Dataset records
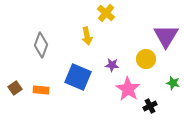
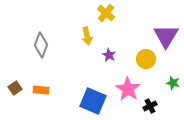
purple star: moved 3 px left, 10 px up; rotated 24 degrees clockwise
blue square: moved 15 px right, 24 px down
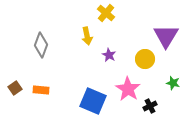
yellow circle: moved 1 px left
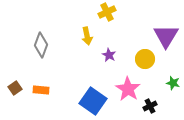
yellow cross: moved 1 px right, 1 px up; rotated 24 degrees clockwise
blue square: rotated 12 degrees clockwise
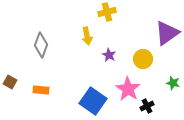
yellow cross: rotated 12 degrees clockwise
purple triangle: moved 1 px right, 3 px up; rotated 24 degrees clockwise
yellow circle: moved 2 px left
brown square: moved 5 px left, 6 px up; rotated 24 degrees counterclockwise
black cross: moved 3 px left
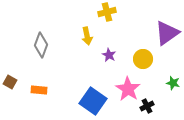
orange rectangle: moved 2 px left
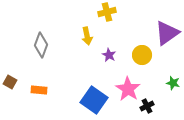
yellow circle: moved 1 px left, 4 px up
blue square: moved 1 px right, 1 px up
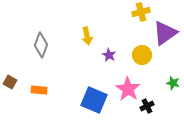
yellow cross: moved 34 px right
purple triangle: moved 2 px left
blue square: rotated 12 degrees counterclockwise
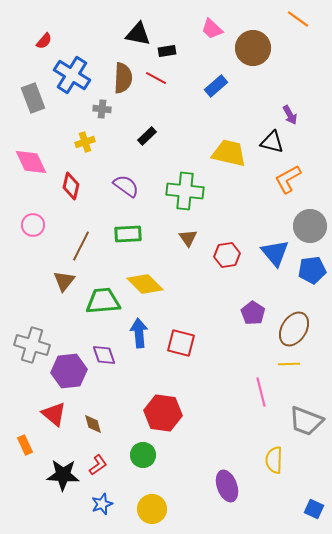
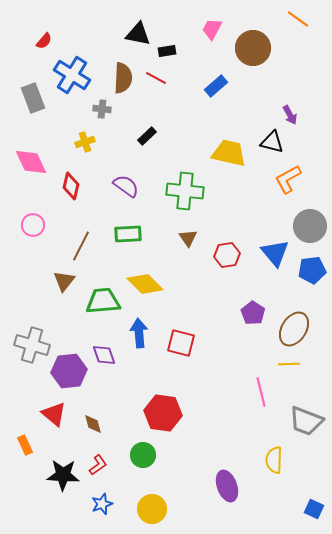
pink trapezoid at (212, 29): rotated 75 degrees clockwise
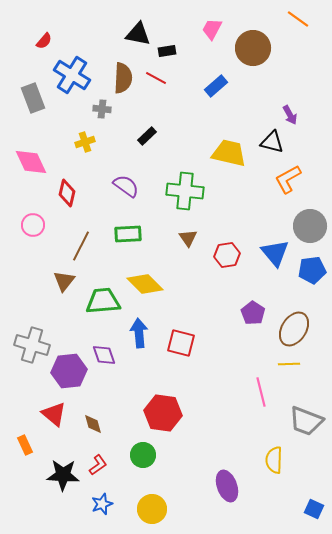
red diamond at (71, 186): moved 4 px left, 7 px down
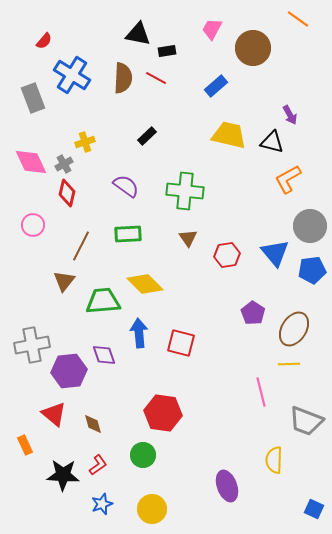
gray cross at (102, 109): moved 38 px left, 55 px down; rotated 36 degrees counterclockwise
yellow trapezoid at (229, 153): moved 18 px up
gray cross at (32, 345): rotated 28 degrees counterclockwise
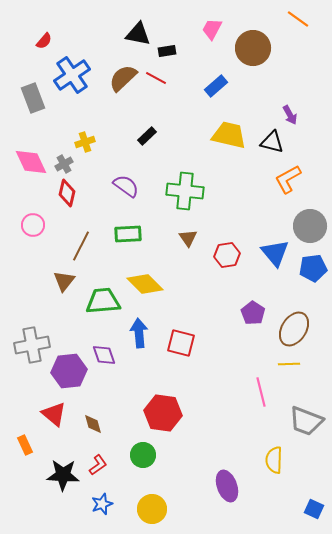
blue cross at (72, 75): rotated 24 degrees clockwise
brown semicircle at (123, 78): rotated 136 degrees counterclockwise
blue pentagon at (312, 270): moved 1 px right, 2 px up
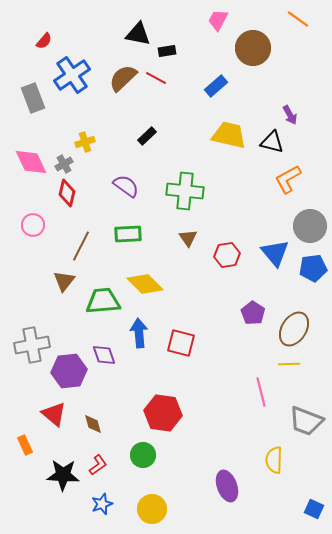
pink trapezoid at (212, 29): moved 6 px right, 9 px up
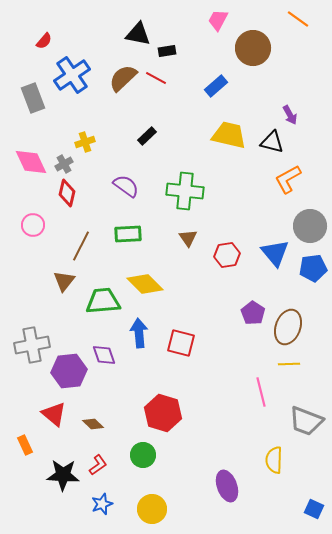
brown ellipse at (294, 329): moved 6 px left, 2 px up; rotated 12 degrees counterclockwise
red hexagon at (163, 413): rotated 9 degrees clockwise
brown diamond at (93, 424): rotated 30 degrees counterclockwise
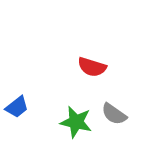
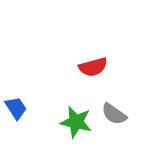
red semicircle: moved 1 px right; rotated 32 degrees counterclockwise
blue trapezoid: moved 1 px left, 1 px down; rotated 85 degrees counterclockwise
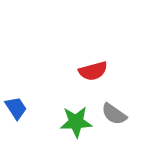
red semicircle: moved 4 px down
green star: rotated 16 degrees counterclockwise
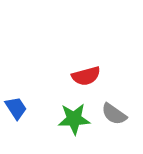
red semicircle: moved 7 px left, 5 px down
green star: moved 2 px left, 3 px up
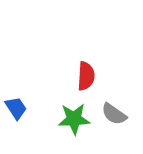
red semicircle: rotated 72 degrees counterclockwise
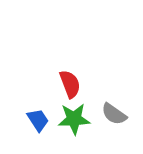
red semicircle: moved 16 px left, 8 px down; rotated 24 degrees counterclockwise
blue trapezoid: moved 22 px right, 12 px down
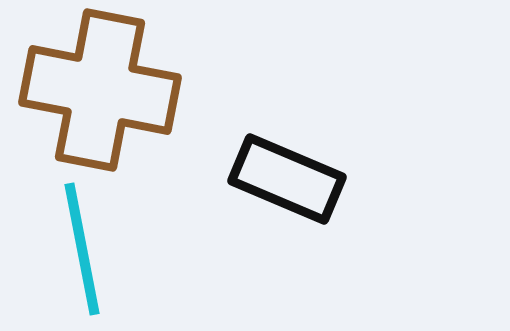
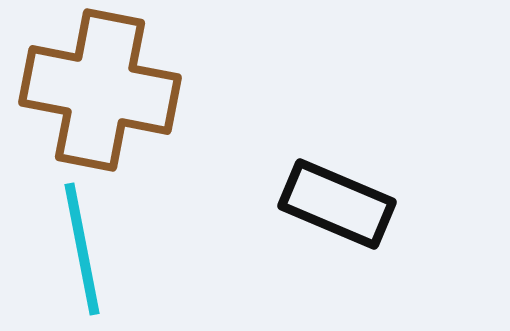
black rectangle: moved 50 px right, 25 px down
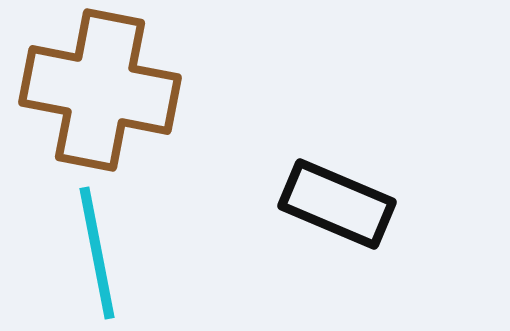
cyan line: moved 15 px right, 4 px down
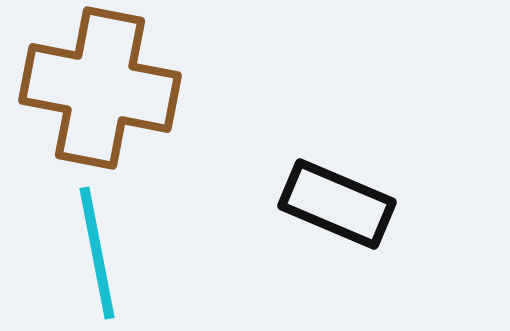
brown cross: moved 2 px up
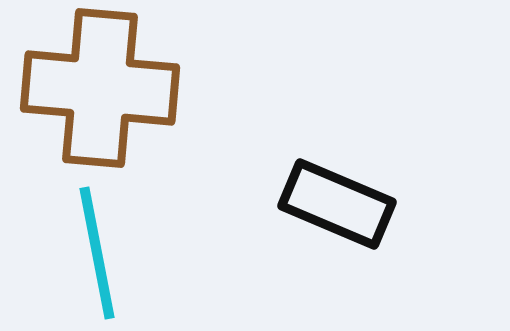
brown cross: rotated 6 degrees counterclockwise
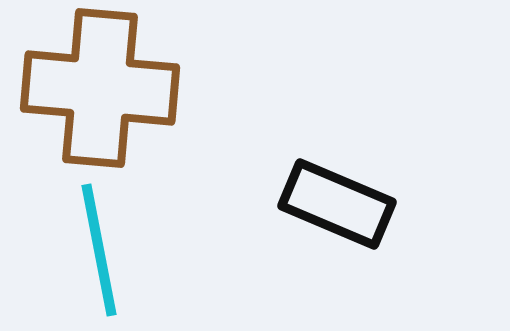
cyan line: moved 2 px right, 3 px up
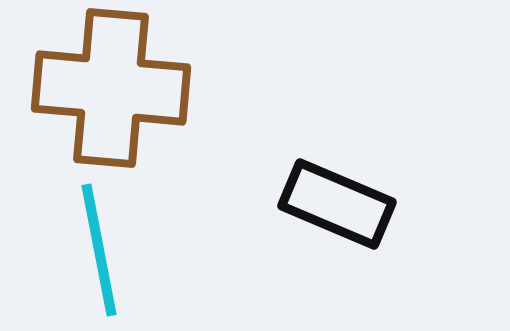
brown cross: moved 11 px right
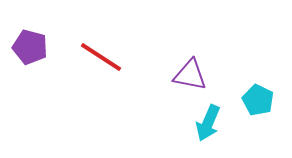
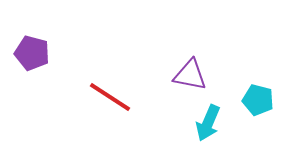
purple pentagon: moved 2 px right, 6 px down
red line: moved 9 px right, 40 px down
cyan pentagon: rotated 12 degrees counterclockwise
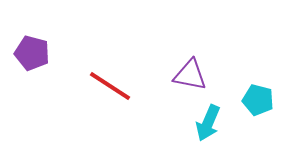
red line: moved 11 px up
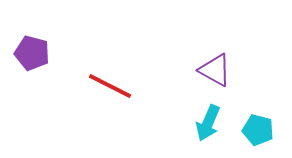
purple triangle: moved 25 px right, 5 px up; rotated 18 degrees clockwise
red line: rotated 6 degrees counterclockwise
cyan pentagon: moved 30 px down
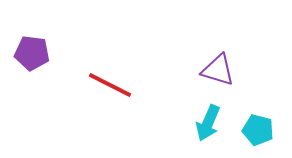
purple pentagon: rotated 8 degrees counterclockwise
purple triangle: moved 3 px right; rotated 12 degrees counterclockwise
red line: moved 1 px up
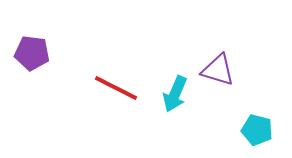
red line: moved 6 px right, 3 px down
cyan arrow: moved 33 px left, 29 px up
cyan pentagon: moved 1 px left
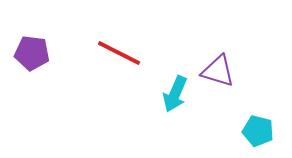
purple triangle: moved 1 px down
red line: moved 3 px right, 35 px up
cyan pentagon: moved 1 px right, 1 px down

## Work to do:
Recast the text lines of all the data as a Markdown table with a numbered Row column and a Line column, skipping any blank lines. Omit the pictures.

## Output of the task:
| Row | Line |
|---|---|
| 1 | purple star: moved 3 px left, 10 px up; rotated 24 degrees clockwise |
| 2 | blue square: moved 15 px right, 24 px down |
| 3 | yellow circle: moved 1 px left |
| 4 | yellow cross: moved 1 px right, 1 px up; rotated 24 degrees clockwise |
| 5 | blue square: rotated 12 degrees clockwise |
| 6 | yellow cross: rotated 12 degrees clockwise |
| 7 | purple triangle: moved 1 px right, 3 px up; rotated 24 degrees clockwise |
| 8 | yellow circle: moved 2 px left |
| 9 | brown square: moved 5 px left, 6 px up; rotated 24 degrees counterclockwise |
| 10 | black cross: moved 3 px left |
| 11 | orange rectangle: moved 2 px left |
| 12 | yellow circle: moved 1 px left, 4 px up |
| 13 | blue square: moved 1 px right, 1 px up |
| 14 | yellow cross: moved 34 px right |
| 15 | purple triangle: moved 2 px left |
| 16 | blue square: rotated 12 degrees counterclockwise |
| 17 | pink trapezoid at (212, 29): rotated 75 degrees clockwise |
| 18 | red diamond at (71, 186): moved 4 px left, 7 px down |
| 19 | gray cross at (102, 109): moved 38 px left, 55 px down; rotated 36 degrees counterclockwise |
| 20 | yellow trapezoid at (229, 153): moved 18 px up |
| 21 | gray cross at (32, 345): rotated 28 degrees counterclockwise |
| 22 | blue cross at (72, 75): rotated 24 degrees clockwise |
| 23 | brown semicircle at (123, 78): rotated 136 degrees counterclockwise |
| 24 | blue pentagon at (312, 270): moved 1 px right, 2 px up |
| 25 | pink trapezoid at (212, 29): moved 6 px right, 9 px up |
| 26 | brown ellipse at (294, 329): moved 6 px left, 2 px up; rotated 12 degrees counterclockwise |
| 27 | red hexagon at (163, 413): rotated 9 degrees clockwise |
| 28 | brown diamond at (93, 424): rotated 30 degrees counterclockwise |
| 29 | red semicircle: moved 1 px right; rotated 32 degrees counterclockwise |
| 30 | blue trapezoid: moved 1 px left, 1 px down; rotated 85 degrees counterclockwise |
| 31 | red semicircle: moved 4 px down |
| 32 | green star: rotated 16 degrees counterclockwise |
| 33 | red semicircle: moved 7 px left, 5 px down |
| 34 | green star: moved 2 px left, 3 px up |
| 35 | red semicircle: rotated 72 degrees counterclockwise |
| 36 | red semicircle: moved 16 px left, 8 px down; rotated 24 degrees counterclockwise |
| 37 | blue trapezoid: moved 22 px right, 12 px down |
| 38 | black rectangle: moved 50 px right, 25 px down |
| 39 | cyan line: moved 15 px right, 4 px down |
| 40 | brown cross: moved 2 px up |
| 41 | brown cross: rotated 6 degrees counterclockwise |
| 42 | cyan line: moved 2 px right, 3 px up |
| 43 | brown cross: moved 11 px right |
| 44 | purple pentagon: moved 2 px right, 6 px down |
| 45 | red line: moved 9 px right, 40 px down |
| 46 | cyan pentagon: rotated 12 degrees counterclockwise |
| 47 | red line: moved 11 px up |
| 48 | purple triangle: moved 25 px right, 5 px up; rotated 18 degrees clockwise |
| 49 | red line: rotated 6 degrees counterclockwise |
| 50 | cyan pentagon: moved 30 px down |
| 51 | purple pentagon: rotated 8 degrees counterclockwise |
| 52 | purple triangle: moved 3 px right; rotated 12 degrees counterclockwise |
| 53 | red line: moved 1 px up |
| 54 | red line: moved 6 px right, 3 px down |
| 55 | cyan arrow: moved 33 px left, 29 px up |
| 56 | cyan pentagon: moved 1 px left |
| 57 | purple triangle: moved 1 px down |
| 58 | red line: moved 3 px right, 35 px up |
| 59 | cyan pentagon: moved 1 px right, 1 px down |